WHAT YOU WILL DO: Print only what runs from the line that includes "(234, 141) = (965, 204): none -> red apple" to the end of the listing, word for word, and do not include any pictures.

↓

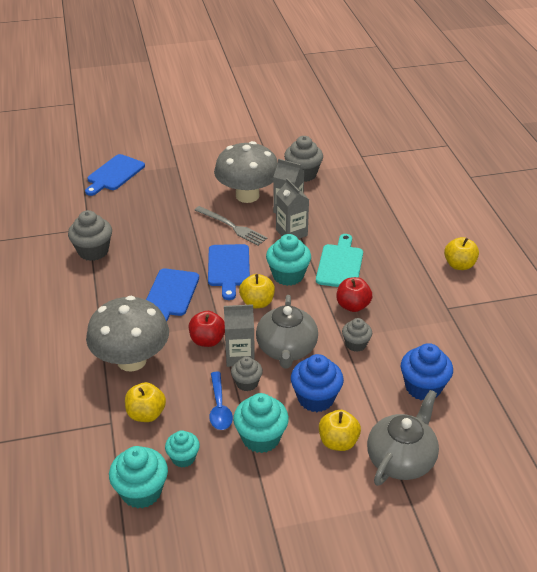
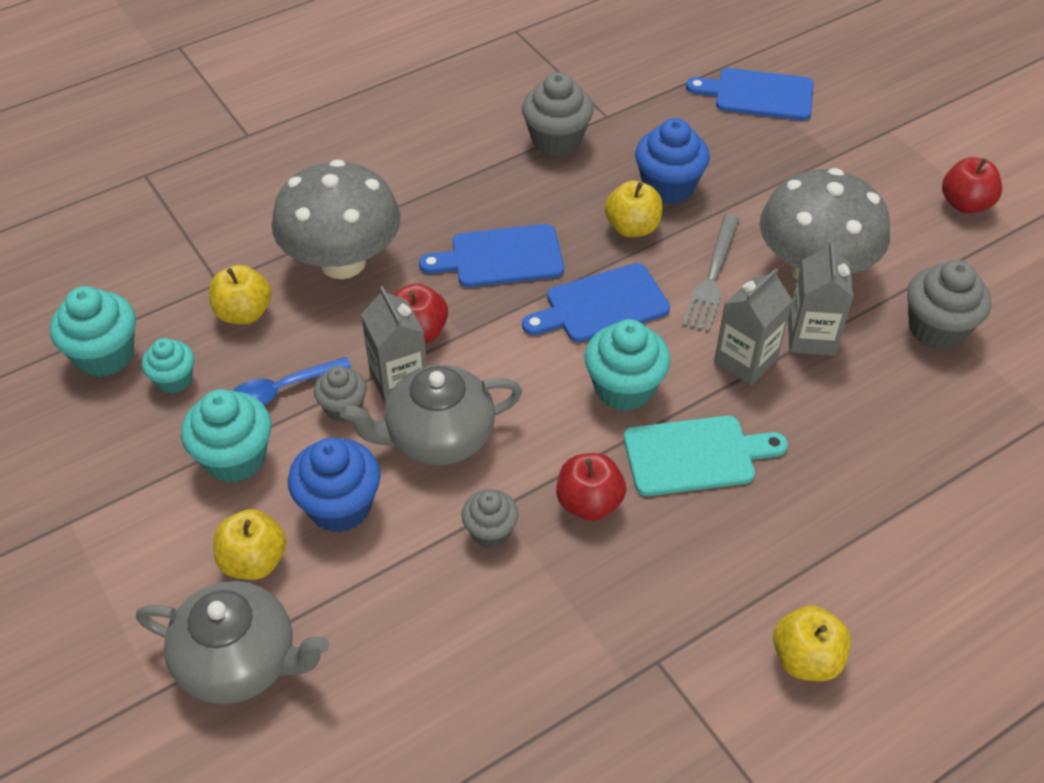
camera: 70 degrees right, 10 degrees up
(234, 141) = (965, 204): none -> red apple
(257, 302) = (533, 367): yellow apple -> yellow apple (632, 228)
(423, 387) = (420, 661): blue cupcake -> blue cupcake (668, 187)

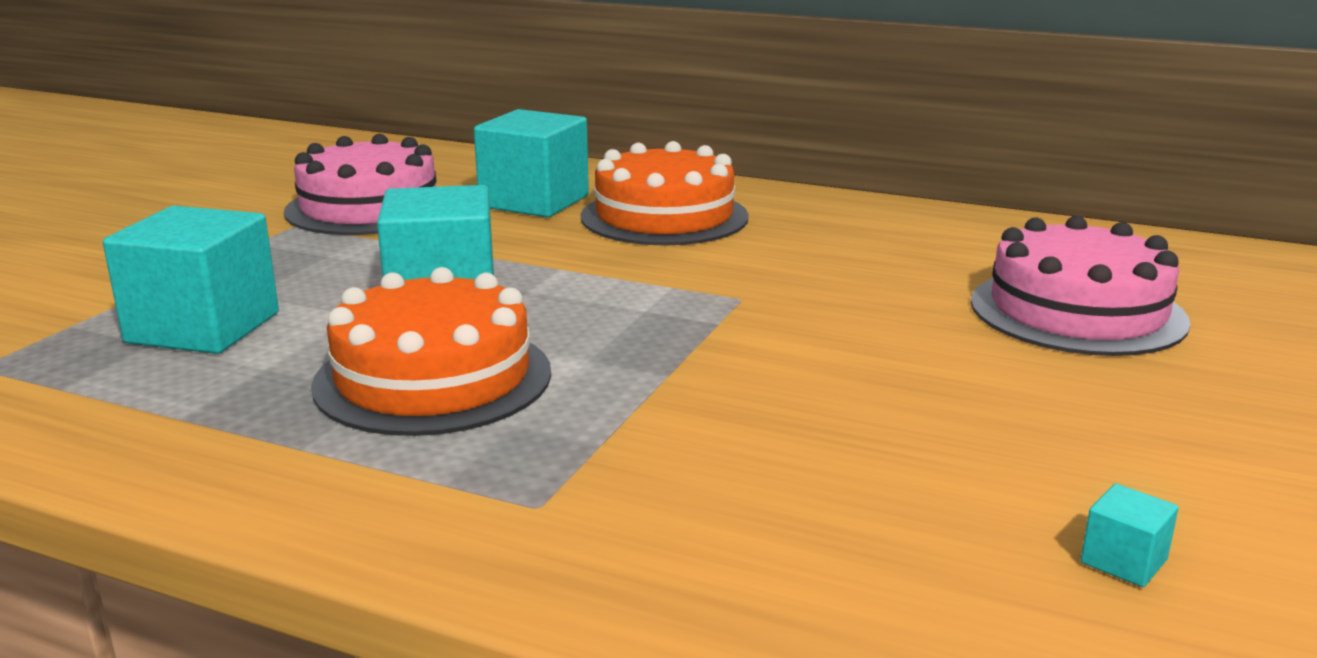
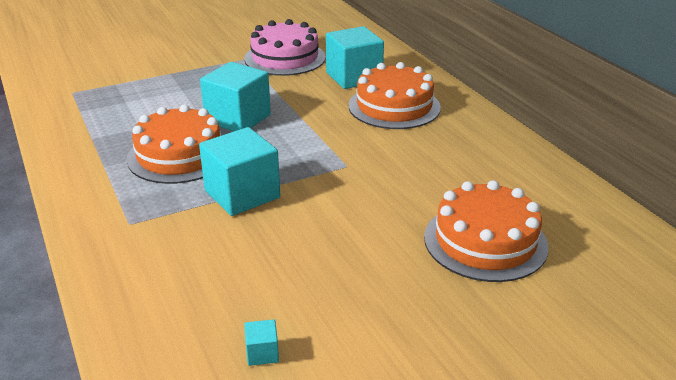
camera: 40 degrees right, 10 degrees up
(203, 328) = (148, 101): turquoise cube -> turquoise cube (242, 194)
(1077, 311) = (485, 241): pink cake -> orange cake

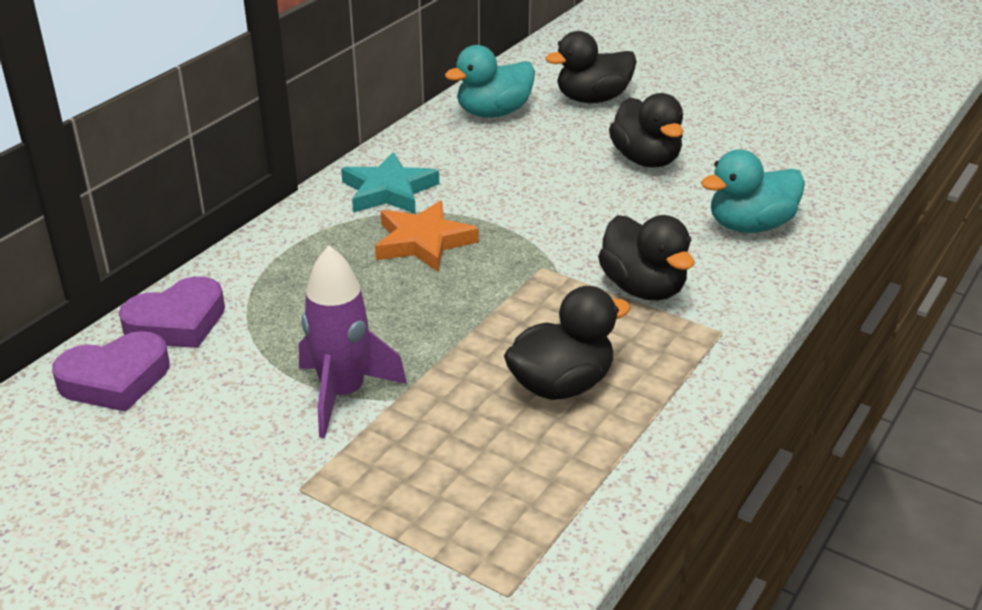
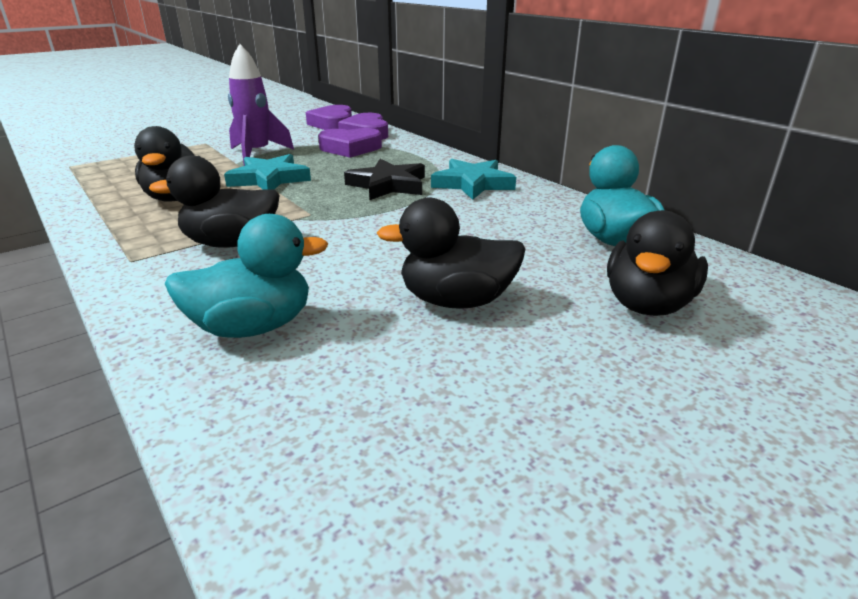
camera: 110 degrees right, 5 degrees down
(276, 312) = (350, 148): none -> purple heart
(423, 242) = (388, 185): orange star -> black star
(451, 336) = (269, 179): none -> turquoise star
(592, 99) = (647, 304): black duck -> black duck turned 150 degrees counterclockwise
(750, 226) = (253, 327): turquoise duck -> turquoise duck turned 75 degrees clockwise

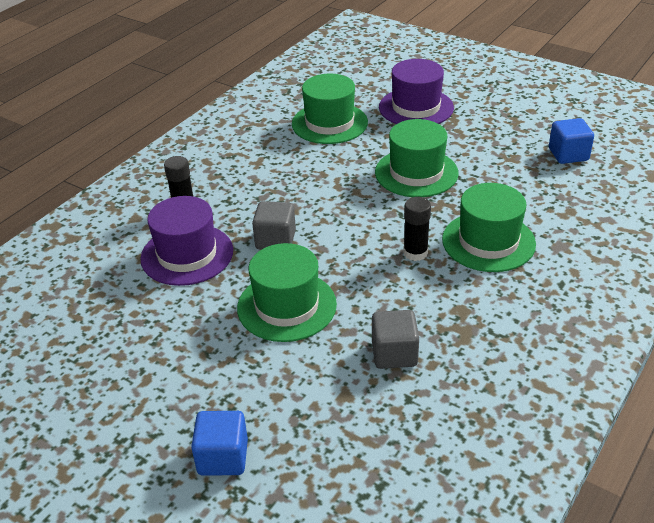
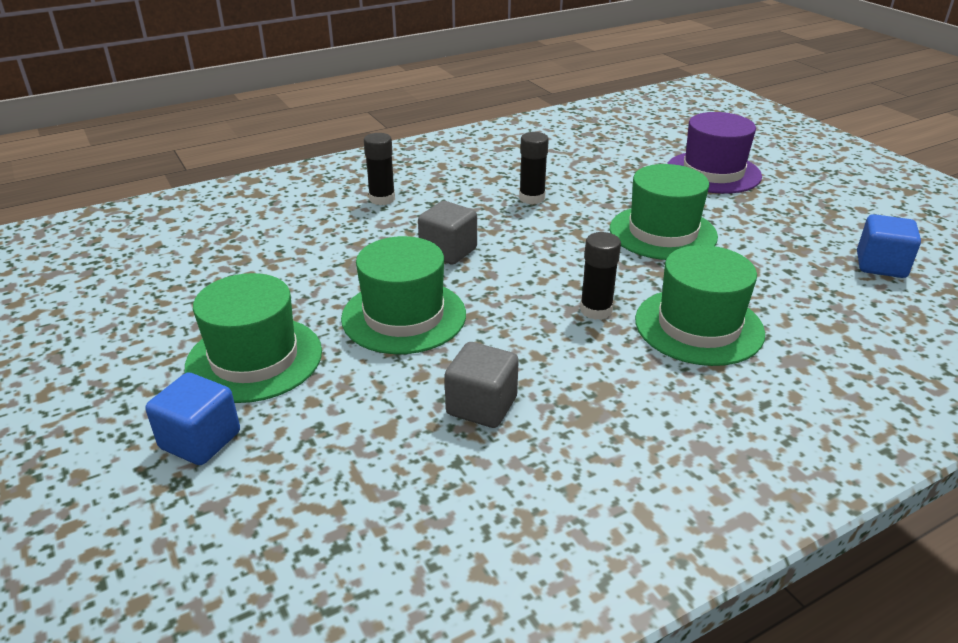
camera: 25 degrees right, 5 degrees down
(187, 254) = (347, 238): purple hat -> none
(301, 171) = (532, 198): none -> black glue stick
(329, 123) = (600, 163): green hat -> green hat (254, 359)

↑

EXPECTED ANSWER:
(234, 141) = (965, 204): none -> red apple
(257, 302) = (533, 367): yellow apple -> yellow apple (632, 228)
(423, 387) = (420, 661): blue cupcake -> blue cupcake (668, 187)

camera: 40 degrees right, 10 degrees up
(203, 328) = (148, 101): turquoise cube -> turquoise cube (242, 194)
(1077, 311) = (485, 241): pink cake -> orange cake

camera: 110 degrees right, 5 degrees down
(276, 312) = (350, 148): none -> purple heart
(423, 242) = (388, 185): orange star -> black star
(451, 336) = (269, 179): none -> turquoise star
(592, 99) = (647, 304): black duck -> black duck turned 150 degrees counterclockwise
(750, 226) = (253, 327): turquoise duck -> turquoise duck turned 75 degrees clockwise

camera: 25 degrees right, 5 degrees down
(187, 254) = (347, 238): purple hat -> none
(301, 171) = (532, 198): none -> black glue stick
(329, 123) = (600, 163): green hat -> green hat (254, 359)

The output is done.